#### Your objective
Collect every line in the entries below that contains the word "hexagon", and copy each of those lines in full.
* start Given information *
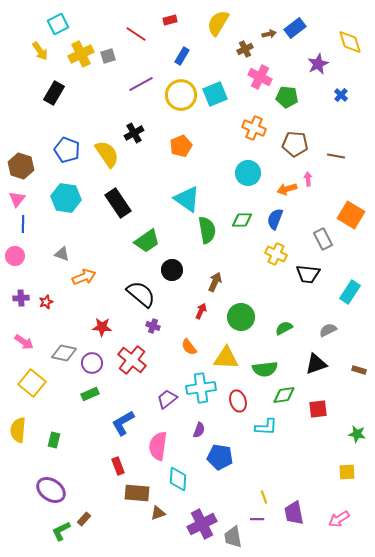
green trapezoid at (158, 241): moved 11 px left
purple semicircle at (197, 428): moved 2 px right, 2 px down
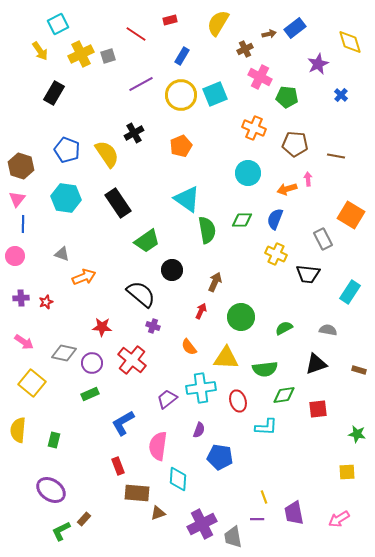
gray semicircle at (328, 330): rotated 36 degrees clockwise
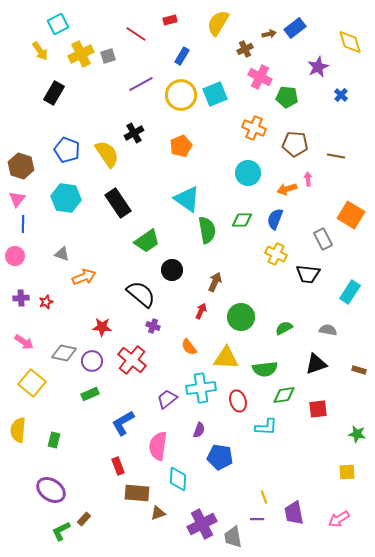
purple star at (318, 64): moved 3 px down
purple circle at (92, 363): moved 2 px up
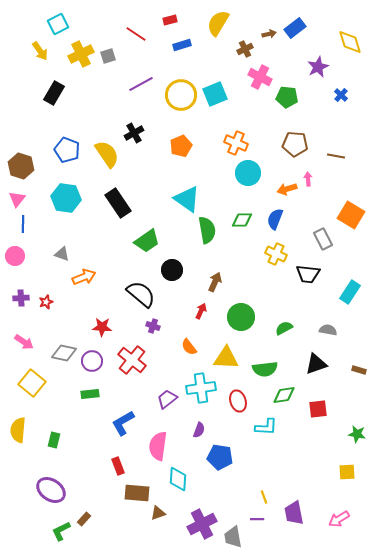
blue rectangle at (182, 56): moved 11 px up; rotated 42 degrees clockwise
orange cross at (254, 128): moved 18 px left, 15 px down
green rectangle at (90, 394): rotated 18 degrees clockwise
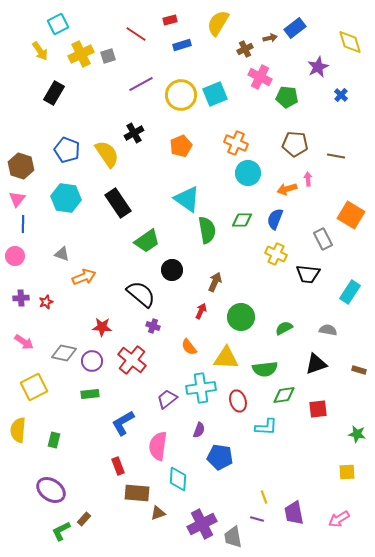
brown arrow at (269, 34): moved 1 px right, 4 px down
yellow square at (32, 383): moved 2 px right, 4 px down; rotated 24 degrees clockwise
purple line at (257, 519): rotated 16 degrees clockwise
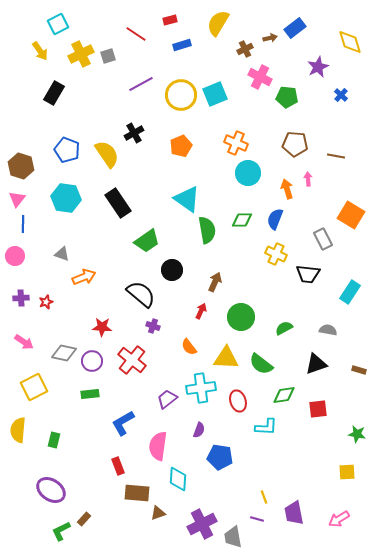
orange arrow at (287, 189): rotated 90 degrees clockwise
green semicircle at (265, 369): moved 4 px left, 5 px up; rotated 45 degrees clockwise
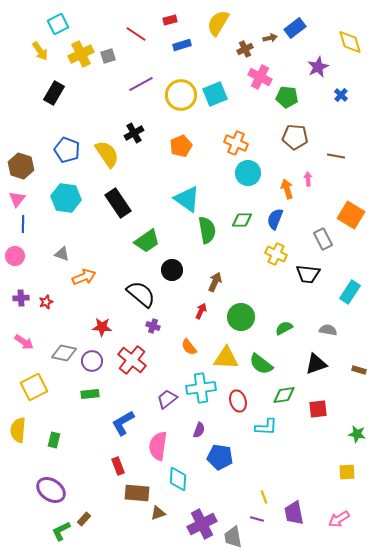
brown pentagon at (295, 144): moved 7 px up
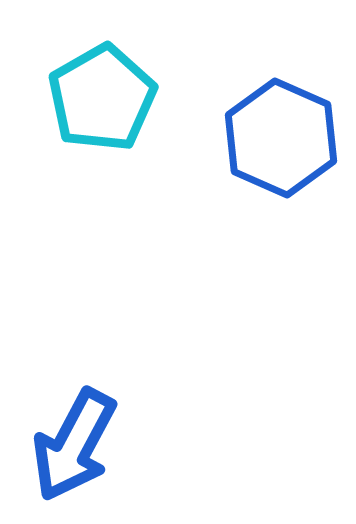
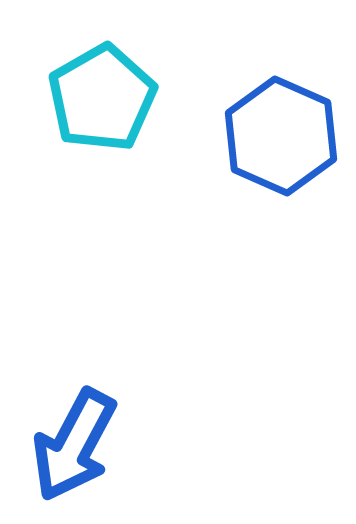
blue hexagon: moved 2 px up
* end Given information *
* start Given information *
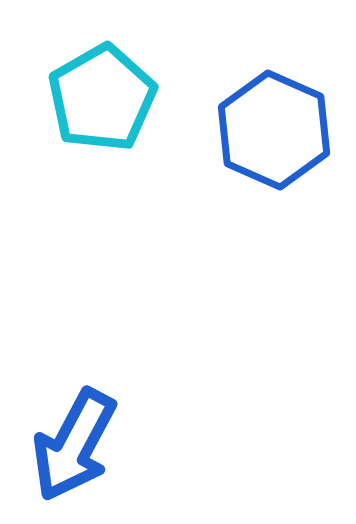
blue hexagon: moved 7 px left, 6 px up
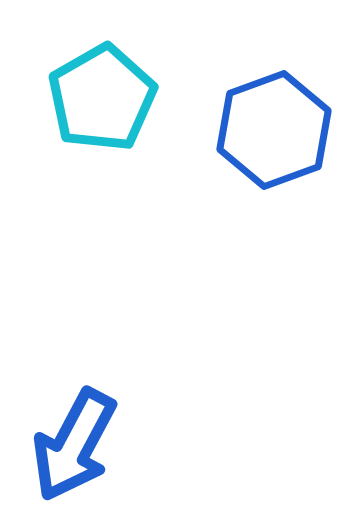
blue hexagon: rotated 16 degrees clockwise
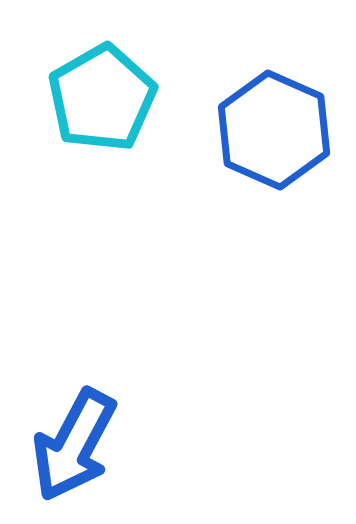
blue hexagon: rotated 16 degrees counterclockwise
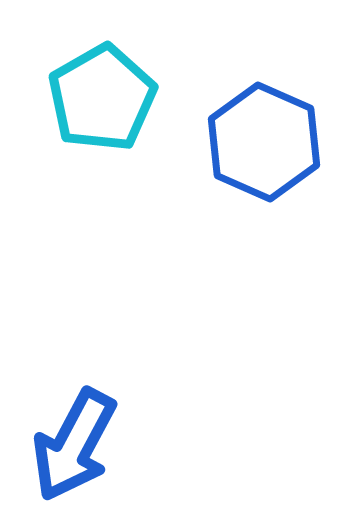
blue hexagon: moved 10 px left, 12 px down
* end Given information *
#### Response to the task
blue hexagon: moved 2 px up
blue hexagon: moved 7 px left, 6 px up
blue hexagon: rotated 16 degrees clockwise
blue hexagon: rotated 16 degrees counterclockwise
blue hexagon: moved 10 px left, 12 px down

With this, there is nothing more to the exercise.